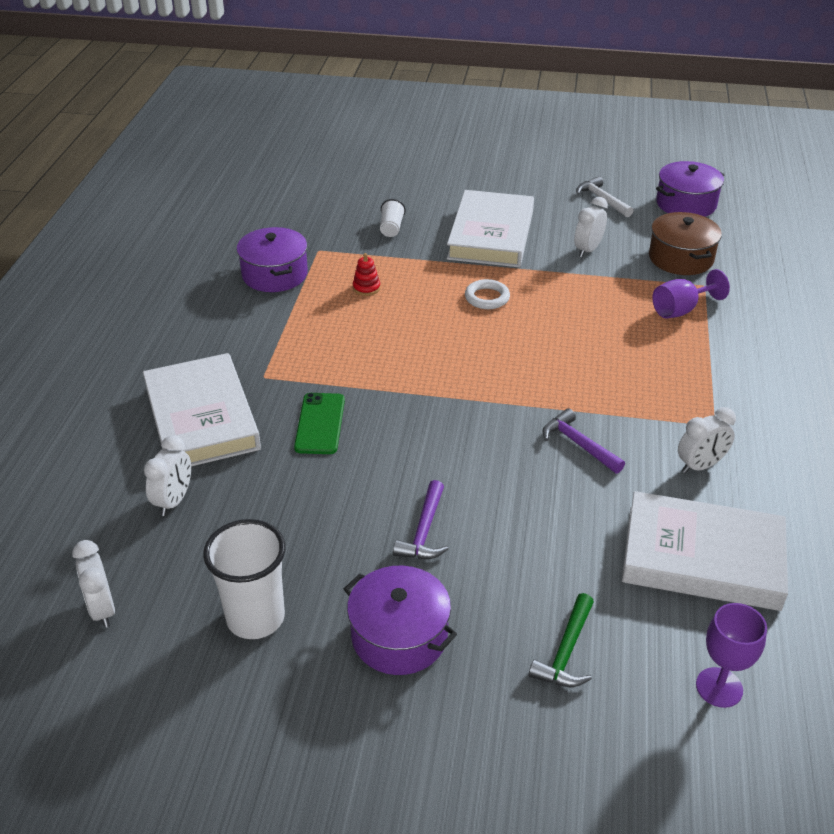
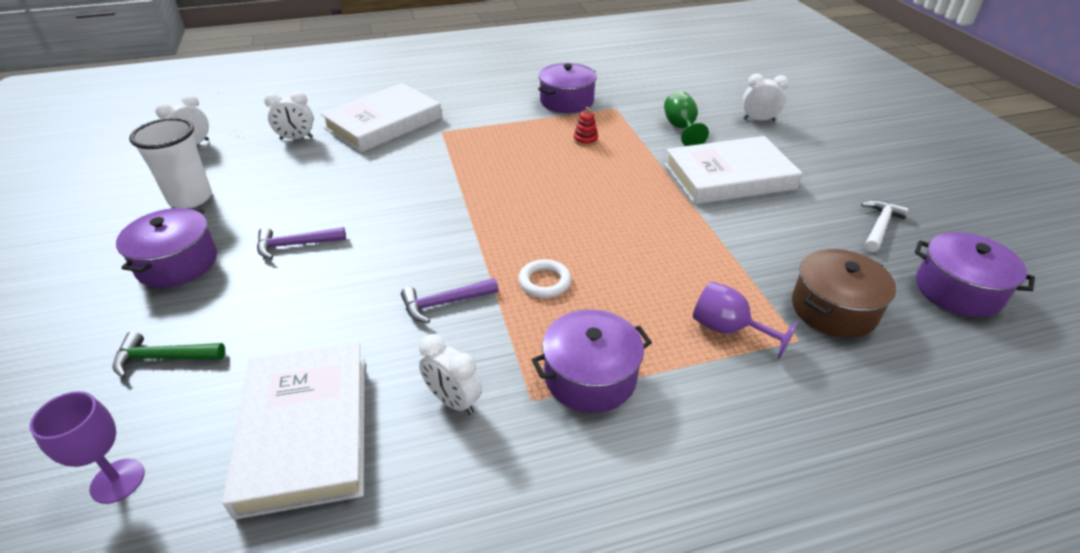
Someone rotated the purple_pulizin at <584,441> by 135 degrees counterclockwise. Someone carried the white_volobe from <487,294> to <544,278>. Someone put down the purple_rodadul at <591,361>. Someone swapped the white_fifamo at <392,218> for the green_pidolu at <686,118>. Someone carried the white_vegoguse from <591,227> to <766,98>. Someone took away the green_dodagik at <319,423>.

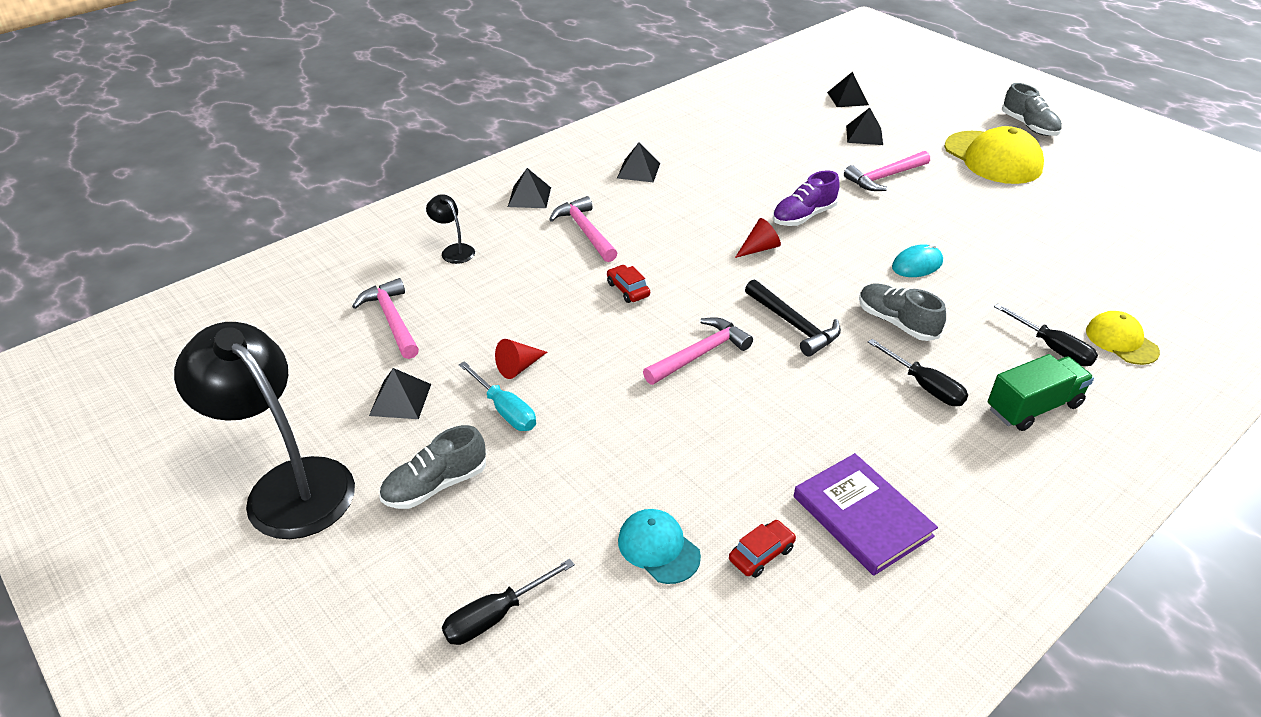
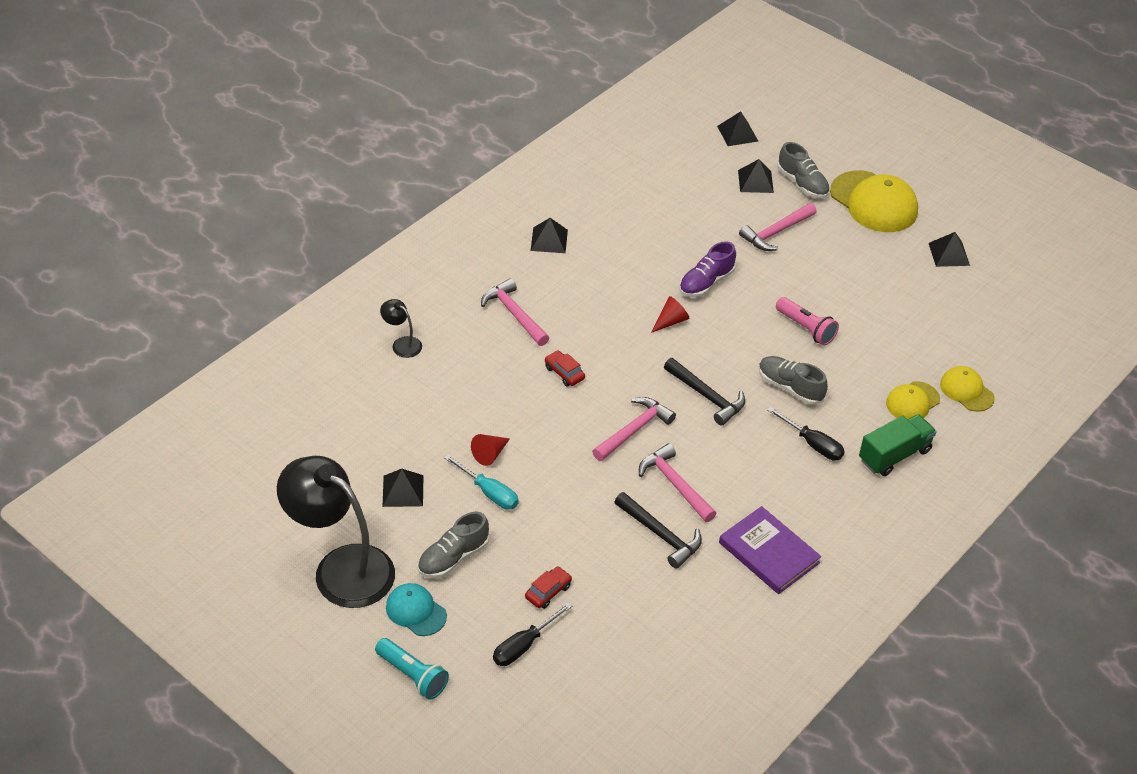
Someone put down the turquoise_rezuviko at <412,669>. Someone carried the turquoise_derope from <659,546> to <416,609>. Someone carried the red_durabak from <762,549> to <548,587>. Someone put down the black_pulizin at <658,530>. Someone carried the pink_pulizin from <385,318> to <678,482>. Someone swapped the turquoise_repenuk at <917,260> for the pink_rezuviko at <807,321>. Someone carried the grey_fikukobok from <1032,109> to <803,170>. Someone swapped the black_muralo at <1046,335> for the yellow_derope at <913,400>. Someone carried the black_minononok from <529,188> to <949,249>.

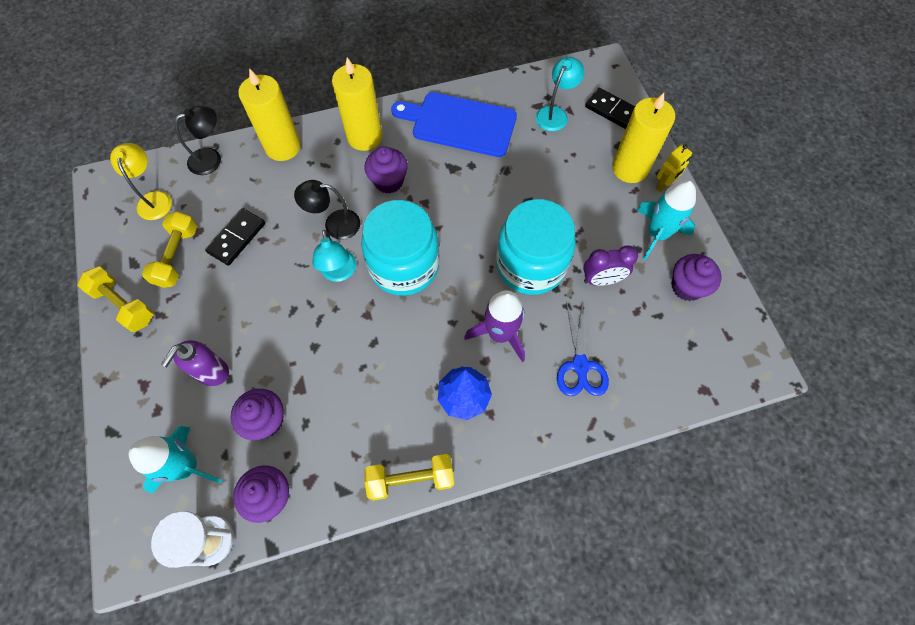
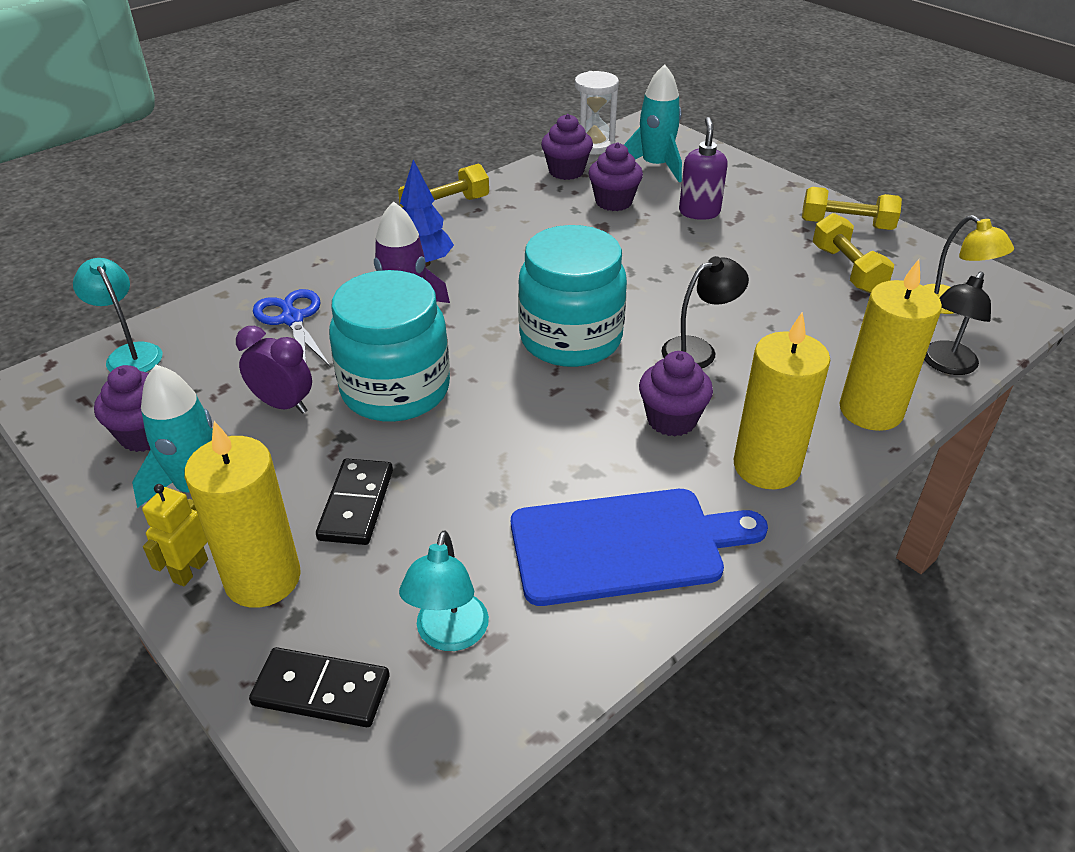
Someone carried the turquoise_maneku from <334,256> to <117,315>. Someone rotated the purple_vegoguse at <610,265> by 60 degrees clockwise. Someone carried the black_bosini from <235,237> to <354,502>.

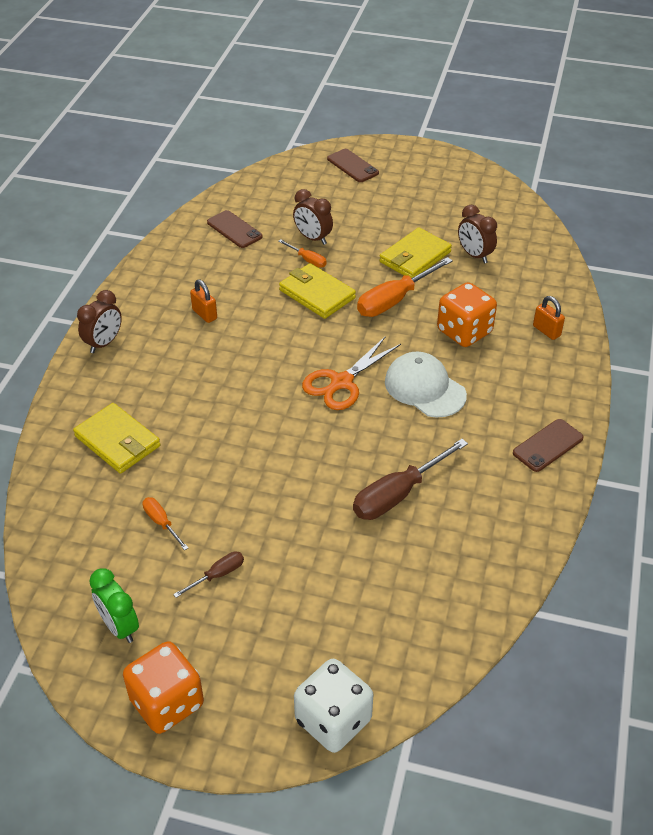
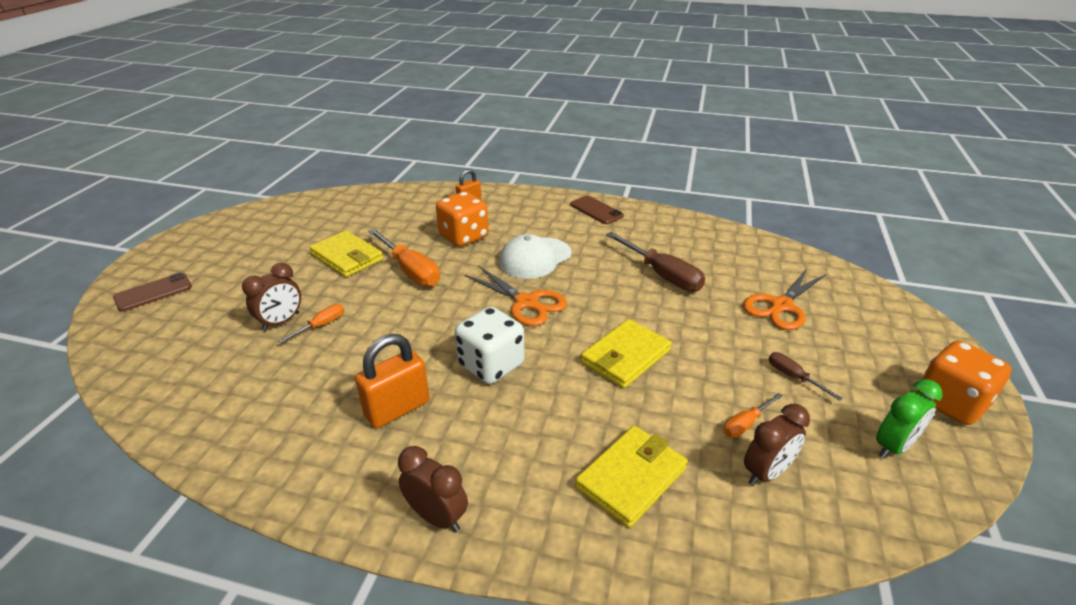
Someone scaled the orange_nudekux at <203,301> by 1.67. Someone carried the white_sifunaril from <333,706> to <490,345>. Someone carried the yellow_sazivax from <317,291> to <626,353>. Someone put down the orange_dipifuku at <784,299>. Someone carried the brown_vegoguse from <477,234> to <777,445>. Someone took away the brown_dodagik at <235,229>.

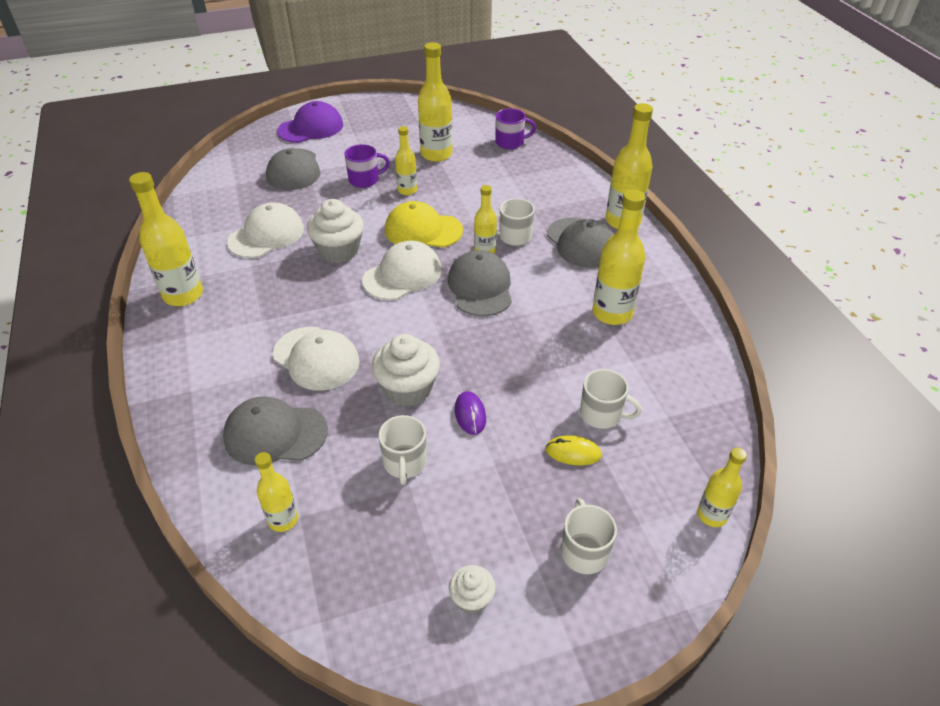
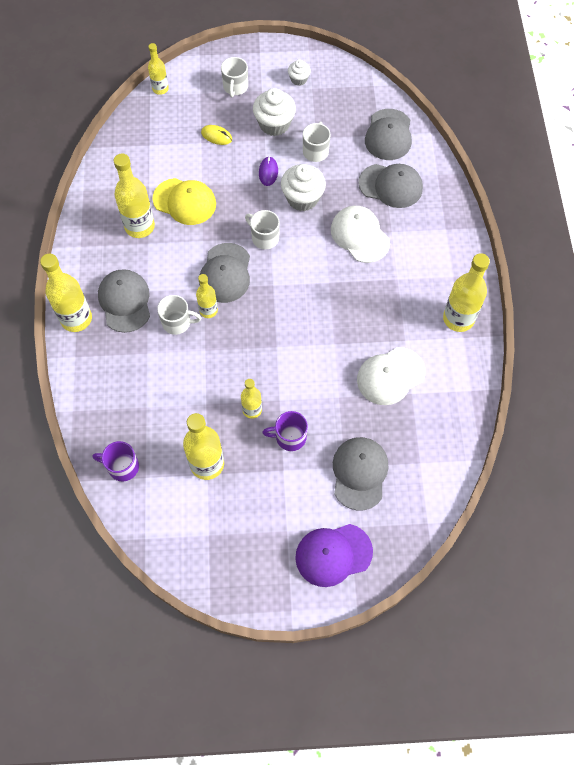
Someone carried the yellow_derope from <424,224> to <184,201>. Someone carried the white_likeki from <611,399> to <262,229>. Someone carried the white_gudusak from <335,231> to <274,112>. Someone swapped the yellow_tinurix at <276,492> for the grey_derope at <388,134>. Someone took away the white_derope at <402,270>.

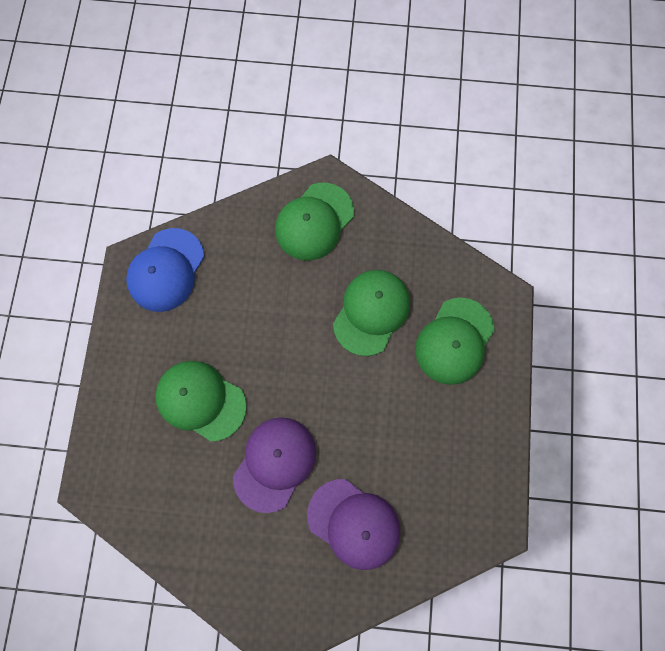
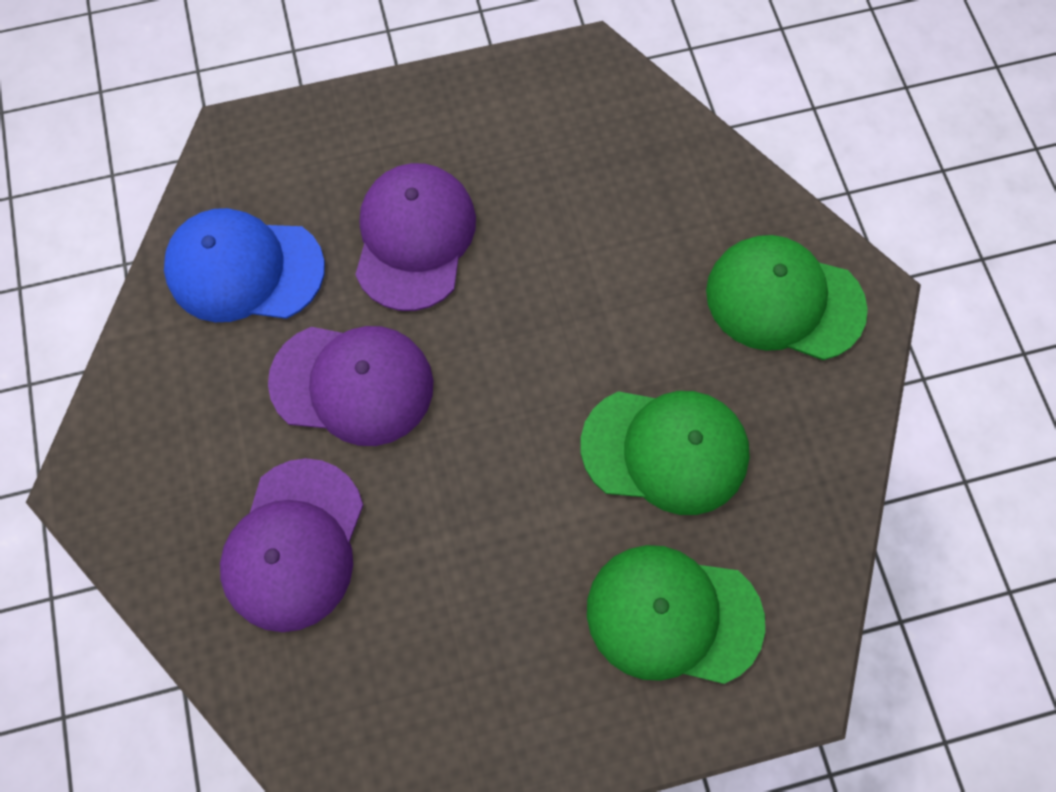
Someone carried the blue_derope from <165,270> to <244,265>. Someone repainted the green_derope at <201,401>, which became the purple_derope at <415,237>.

= = = = =

#### Exercise requirements
Start at the top line above and repeat the records verbatim, leaving images out.

#### Exercise output
Someone rotated the purple_pulizin at <584,441> by 135 degrees counterclockwise. Someone carried the white_volobe from <487,294> to <544,278>. Someone put down the purple_rodadul at <591,361>. Someone swapped the white_fifamo at <392,218> for the green_pidolu at <686,118>. Someone carried the white_vegoguse from <591,227> to <766,98>. Someone took away the green_dodagik at <319,423>.

Someone put down the turquoise_rezuviko at <412,669>. Someone carried the turquoise_derope from <659,546> to <416,609>. Someone carried the red_durabak from <762,549> to <548,587>. Someone put down the black_pulizin at <658,530>. Someone carried the pink_pulizin from <385,318> to <678,482>. Someone swapped the turquoise_repenuk at <917,260> for the pink_rezuviko at <807,321>. Someone carried the grey_fikukobok from <1032,109> to <803,170>. Someone swapped the black_muralo at <1046,335> for the yellow_derope at <913,400>. Someone carried the black_minononok from <529,188> to <949,249>.

Someone carried the turquoise_maneku from <334,256> to <117,315>. Someone rotated the purple_vegoguse at <610,265> by 60 degrees clockwise. Someone carried the black_bosini from <235,237> to <354,502>.

Someone scaled the orange_nudekux at <203,301> by 1.67. Someone carried the white_sifunaril from <333,706> to <490,345>. Someone carried the yellow_sazivax from <317,291> to <626,353>. Someone put down the orange_dipifuku at <784,299>. Someone carried the brown_vegoguse from <477,234> to <777,445>. Someone took away the brown_dodagik at <235,229>.

Someone carried the yellow_derope from <424,224> to <184,201>. Someone carried the white_likeki from <611,399> to <262,229>. Someone carried the white_gudusak from <335,231> to <274,112>. Someone swapped the yellow_tinurix at <276,492> for the grey_derope at <388,134>. Someone took away the white_derope at <402,270>.

Someone carried the blue_derope from <165,270> to <244,265>. Someone repainted the green_derope at <201,401>, which became the purple_derope at <415,237>.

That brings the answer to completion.